[RECORDS FOR THIS EXERCISE — start]

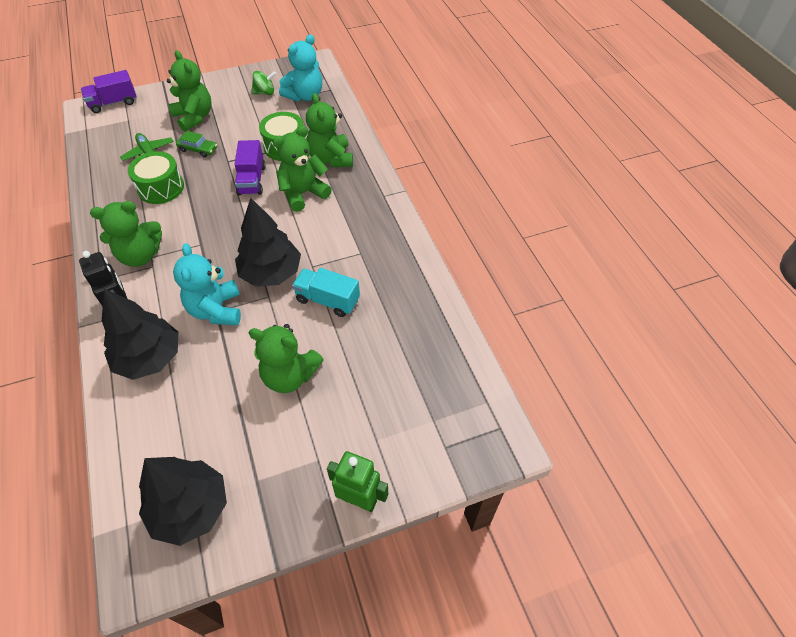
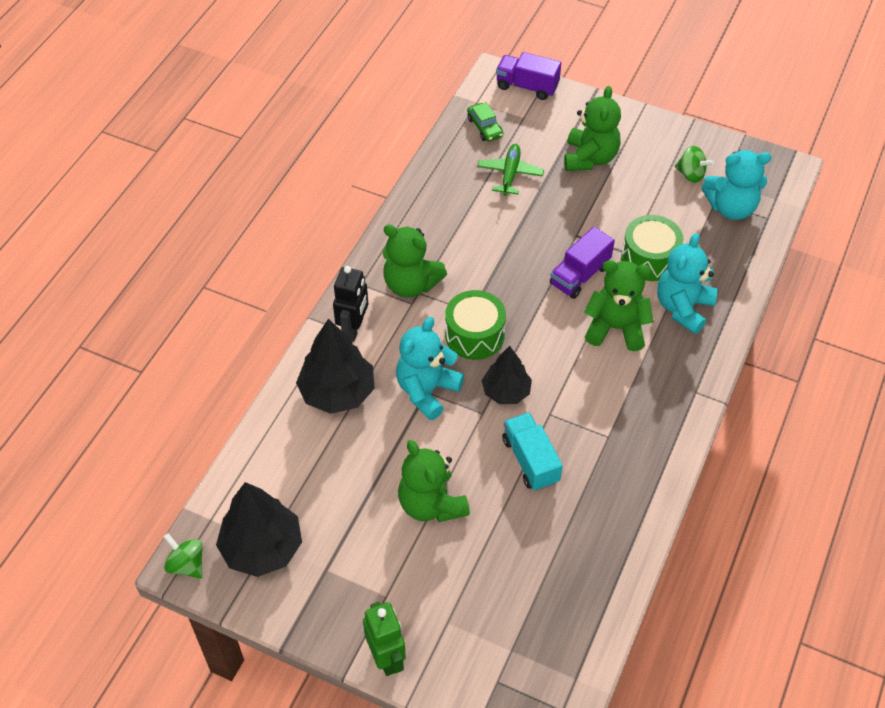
camera: 45 degrees right, 0 degrees up
(136, 576) = (187, 564): none -> green spinning top
(161, 188) = (488, 222): green drum -> green drum (474, 335)
(198, 149) = (560, 201): green car -> green car (485, 127)
(271, 273) = (506, 391): black tree -> black tree, size x0.64
(331, 159) = (683, 308): green teddy bear -> turquoise teddy bear

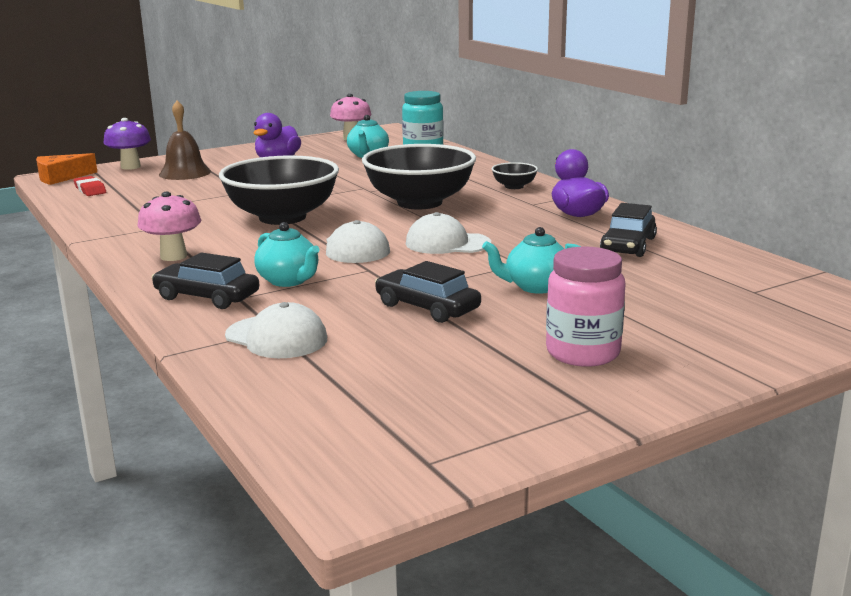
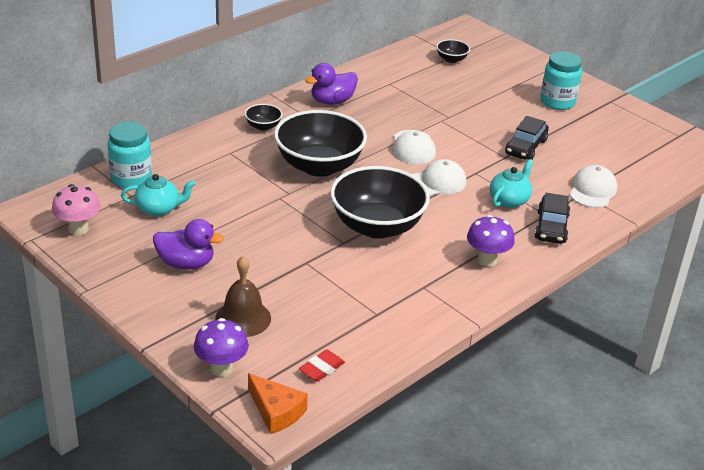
camera: 105 degrees left, 15 degrees up
(173, 256) = (487, 260): pink mushroom -> purple mushroom
(536, 287) = (477, 115): turquoise teapot -> none
(583, 353) = (557, 102): pink jar -> turquoise jar
(628, 245) = (393, 85): black car -> none
(735, 288) = (451, 59): none -> black bowl

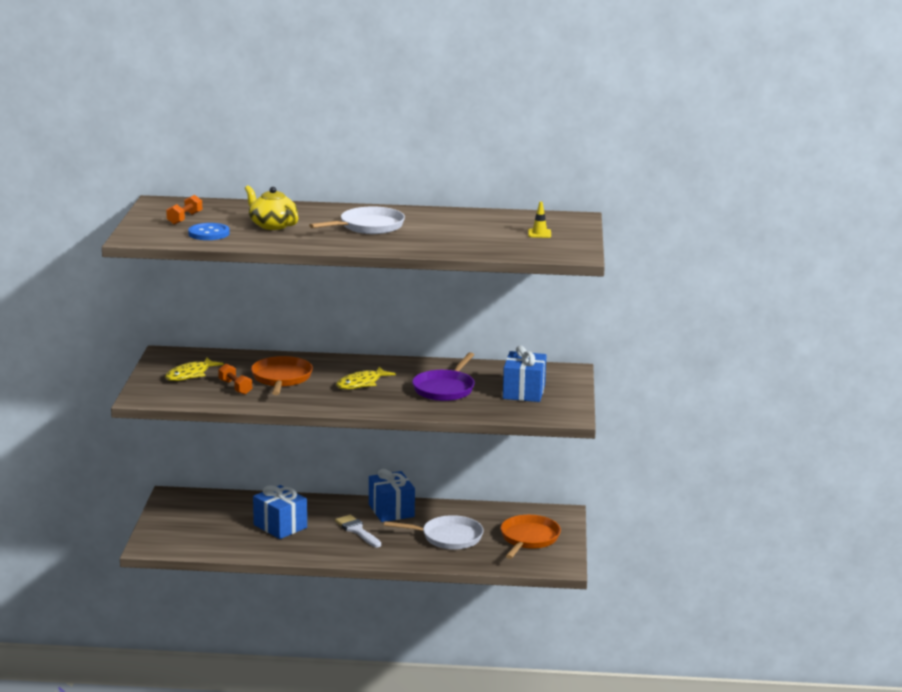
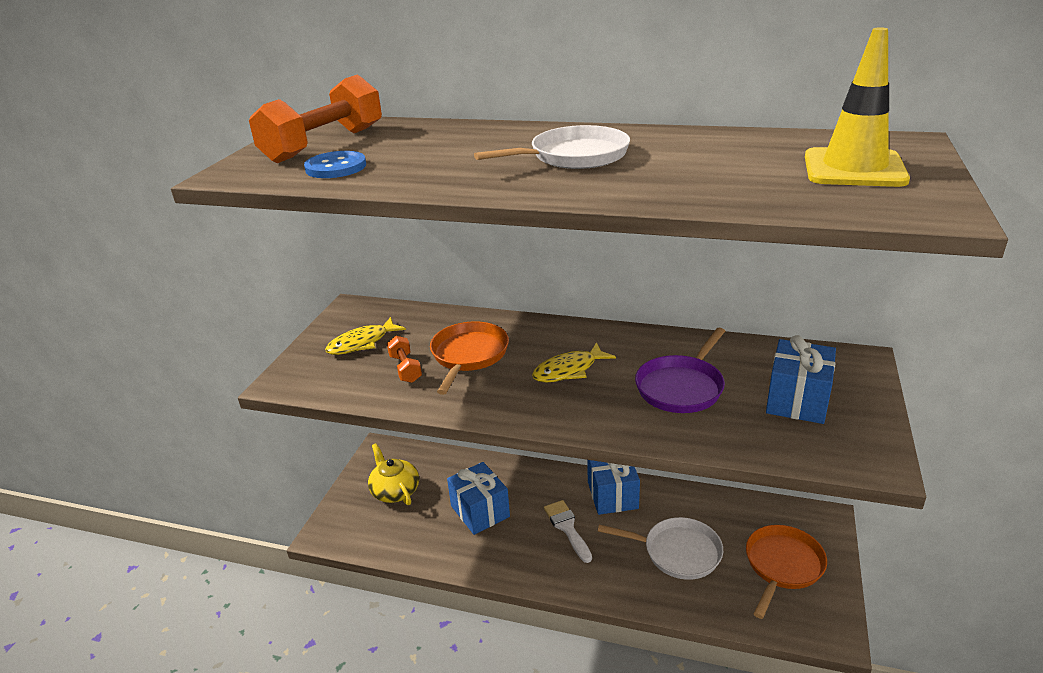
camera: 15 degrees right, 10 degrees up
(184, 218) = (324, 145): orange dumbbell -> orange dumbbell, size x2.06
(272, 225) = (435, 154): yellow teapot -> yellow teapot (395, 490)
(539, 233) = (854, 169): yellow traffic cone -> yellow traffic cone, size x2.36

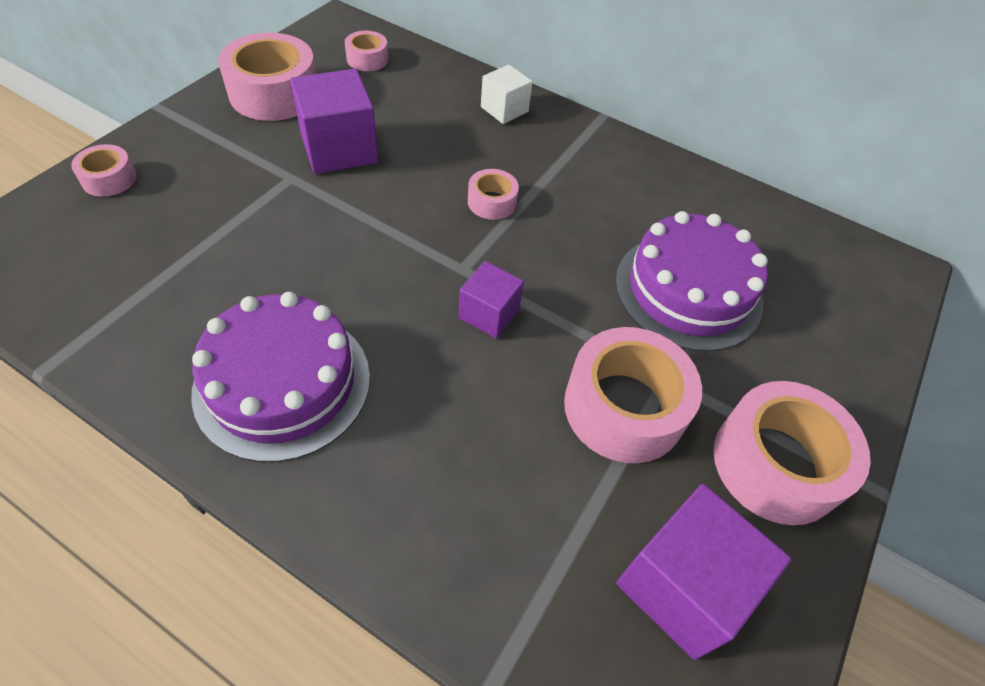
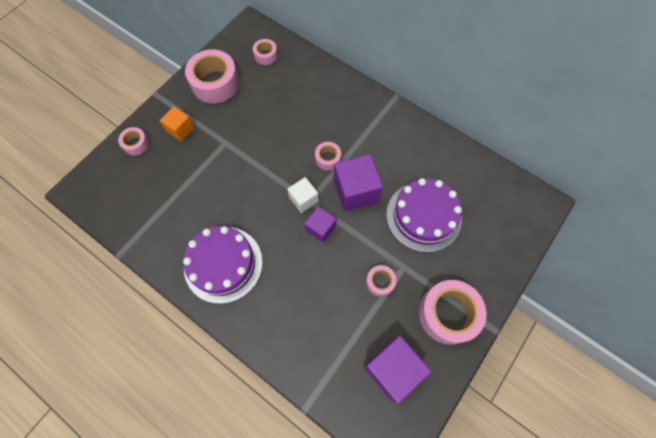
camera: 10 degrees right, 15 degrees up
(203, 157) = (180, 129): none -> orange cube
(339, 148) = (249, 122): purple cube -> purple cube (355, 191)
(504, 109) = (340, 92): white cube -> white cube (303, 199)
(624, 407) = (380, 282): pink tape -> pink tape, size x0.50

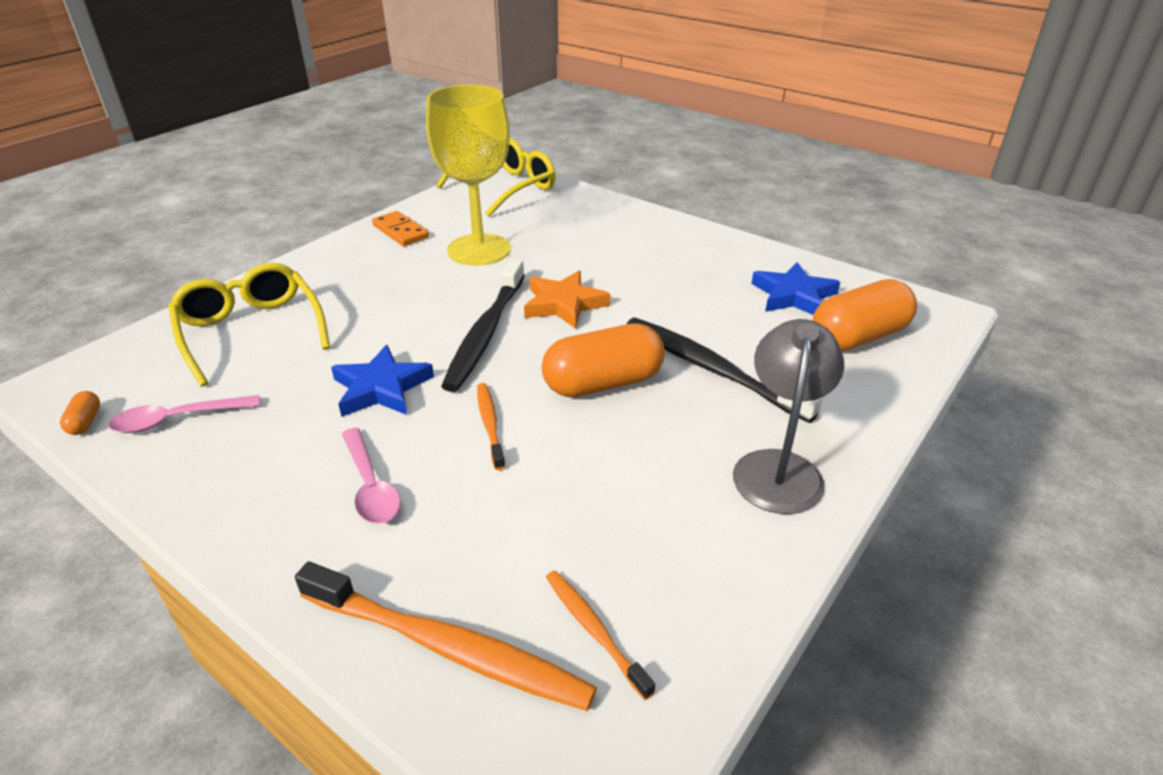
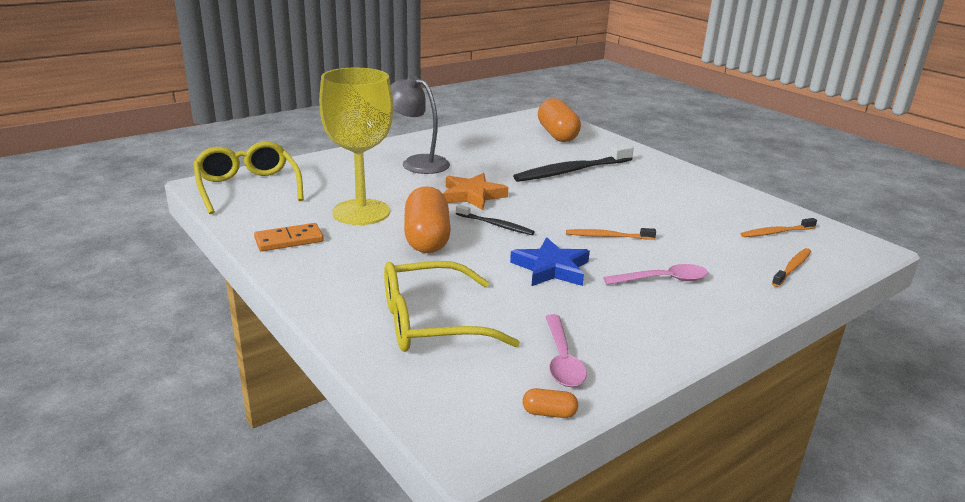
camera: 75 degrees left, 10 degrees down
(448, 647) = (792, 268): orange toothbrush -> orange toothbrush, size x0.52
(485, 333) = (496, 225): black toothbrush -> black toothbrush, size x0.52
(603, 383) = (575, 199): orange capsule -> orange capsule (427, 238)
(778, 467) = (663, 174): grey lamp -> grey lamp (417, 163)
(793, 295) = (505, 138): blue star -> none

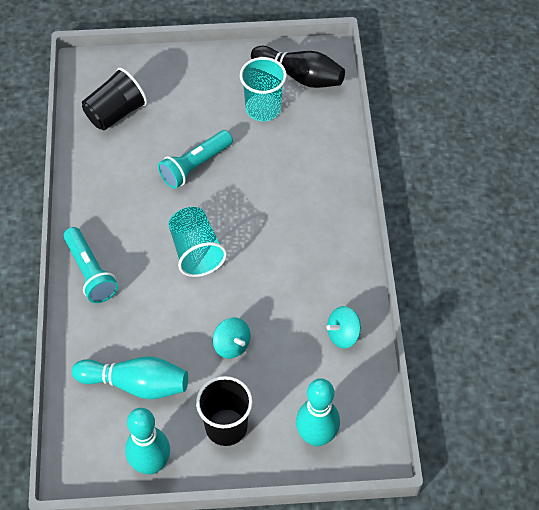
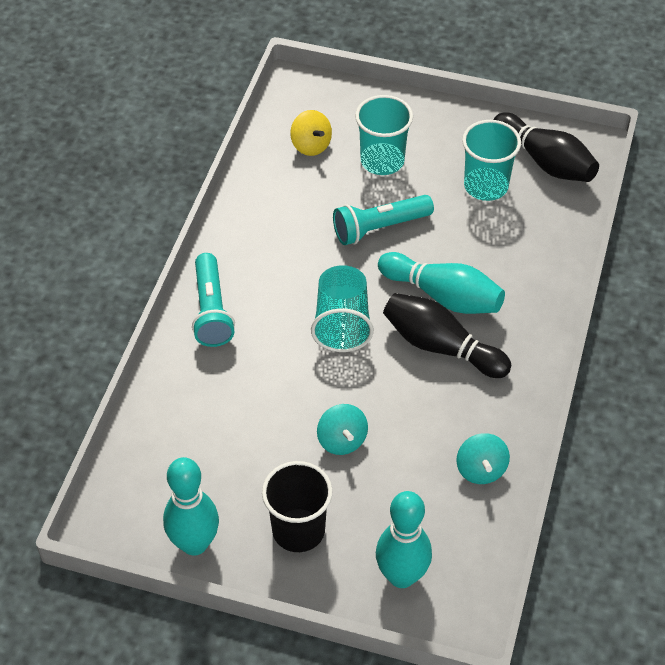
camera: 20 degrees right, 5 degrees down
(116, 113) = (311, 145): black cup -> yellow spinning top
(136, 384) = (213, 449): turquoise bowling pin -> turquoise bowling pin (443, 296)
(176, 110) = (382, 161): none -> turquoise cup
(278, 247) = (441, 346): none -> black bowling pin
(343, 335) = (481, 469): turquoise spinning top -> turquoise spinning top turned 90 degrees counterclockwise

[RECORDS FOR THIS EXERCISE — finish]

PROBLEM TO WORK ON: Using the listing above, pick out each line that contains the word "toothbrush", then copy it.

EXPECTED ANSWER:
(448, 647) = (792, 268): orange toothbrush -> orange toothbrush, size x0.52
(485, 333) = (496, 225): black toothbrush -> black toothbrush, size x0.52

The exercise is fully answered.